START Given data

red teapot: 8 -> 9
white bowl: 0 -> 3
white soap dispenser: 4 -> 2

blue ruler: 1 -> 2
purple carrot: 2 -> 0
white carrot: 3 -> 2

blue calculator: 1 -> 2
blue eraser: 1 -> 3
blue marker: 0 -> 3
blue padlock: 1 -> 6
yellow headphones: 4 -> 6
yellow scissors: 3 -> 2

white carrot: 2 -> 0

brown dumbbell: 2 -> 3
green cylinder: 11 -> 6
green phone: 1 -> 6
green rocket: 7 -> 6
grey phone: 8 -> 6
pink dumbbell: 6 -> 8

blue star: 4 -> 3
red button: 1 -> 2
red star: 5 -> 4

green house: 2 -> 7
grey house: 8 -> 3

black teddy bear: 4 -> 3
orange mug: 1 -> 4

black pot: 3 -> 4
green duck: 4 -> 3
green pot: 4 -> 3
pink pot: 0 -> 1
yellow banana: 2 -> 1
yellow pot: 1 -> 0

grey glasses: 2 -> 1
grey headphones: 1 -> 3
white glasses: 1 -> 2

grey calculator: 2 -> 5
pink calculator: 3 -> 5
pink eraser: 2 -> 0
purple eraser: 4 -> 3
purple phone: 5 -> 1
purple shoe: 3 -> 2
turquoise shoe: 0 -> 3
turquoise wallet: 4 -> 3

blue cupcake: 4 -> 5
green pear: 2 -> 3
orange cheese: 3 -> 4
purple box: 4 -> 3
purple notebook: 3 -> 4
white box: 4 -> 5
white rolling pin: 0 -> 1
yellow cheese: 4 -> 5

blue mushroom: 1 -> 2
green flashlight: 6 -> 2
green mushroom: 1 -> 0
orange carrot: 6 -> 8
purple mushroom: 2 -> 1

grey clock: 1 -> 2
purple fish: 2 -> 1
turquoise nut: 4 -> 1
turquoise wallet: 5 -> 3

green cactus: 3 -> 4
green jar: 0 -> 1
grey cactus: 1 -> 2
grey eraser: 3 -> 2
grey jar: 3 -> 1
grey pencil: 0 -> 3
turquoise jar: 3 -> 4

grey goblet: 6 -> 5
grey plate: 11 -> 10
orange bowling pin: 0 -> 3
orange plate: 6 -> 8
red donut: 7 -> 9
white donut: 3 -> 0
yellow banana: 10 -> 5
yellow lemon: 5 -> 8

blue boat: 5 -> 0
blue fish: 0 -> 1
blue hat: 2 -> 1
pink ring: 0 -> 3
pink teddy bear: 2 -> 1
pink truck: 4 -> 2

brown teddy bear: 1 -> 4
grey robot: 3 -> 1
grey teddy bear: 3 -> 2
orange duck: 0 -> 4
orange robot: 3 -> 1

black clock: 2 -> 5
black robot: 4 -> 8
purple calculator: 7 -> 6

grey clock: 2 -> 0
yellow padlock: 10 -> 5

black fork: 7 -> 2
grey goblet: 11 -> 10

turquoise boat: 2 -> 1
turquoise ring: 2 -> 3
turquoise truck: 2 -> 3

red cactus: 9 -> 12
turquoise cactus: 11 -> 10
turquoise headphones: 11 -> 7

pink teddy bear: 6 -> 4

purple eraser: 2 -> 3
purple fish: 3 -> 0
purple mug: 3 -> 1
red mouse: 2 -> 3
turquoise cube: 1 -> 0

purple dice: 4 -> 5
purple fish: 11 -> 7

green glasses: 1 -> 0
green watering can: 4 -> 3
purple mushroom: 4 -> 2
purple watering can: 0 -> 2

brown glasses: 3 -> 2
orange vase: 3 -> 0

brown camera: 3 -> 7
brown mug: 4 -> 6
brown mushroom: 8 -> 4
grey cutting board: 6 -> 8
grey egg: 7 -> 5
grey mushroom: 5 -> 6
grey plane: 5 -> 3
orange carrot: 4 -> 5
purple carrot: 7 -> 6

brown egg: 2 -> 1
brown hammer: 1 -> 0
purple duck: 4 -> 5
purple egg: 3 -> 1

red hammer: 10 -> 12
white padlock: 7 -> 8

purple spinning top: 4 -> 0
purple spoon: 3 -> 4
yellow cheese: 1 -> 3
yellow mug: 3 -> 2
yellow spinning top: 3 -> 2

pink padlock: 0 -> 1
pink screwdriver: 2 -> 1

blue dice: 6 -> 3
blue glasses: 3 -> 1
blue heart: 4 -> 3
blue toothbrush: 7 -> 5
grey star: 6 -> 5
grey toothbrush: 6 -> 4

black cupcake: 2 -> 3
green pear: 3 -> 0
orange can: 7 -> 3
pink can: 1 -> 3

END Given data

** To do **
Lines in the data that hold "eraser" must be located and copied.

** The completed task **
blue eraser: 1 -> 3
pink eraser: 2 -> 0
purple eraser: 4 -> 3
grey eraser: 3 -> 2
purple eraser: 2 -> 3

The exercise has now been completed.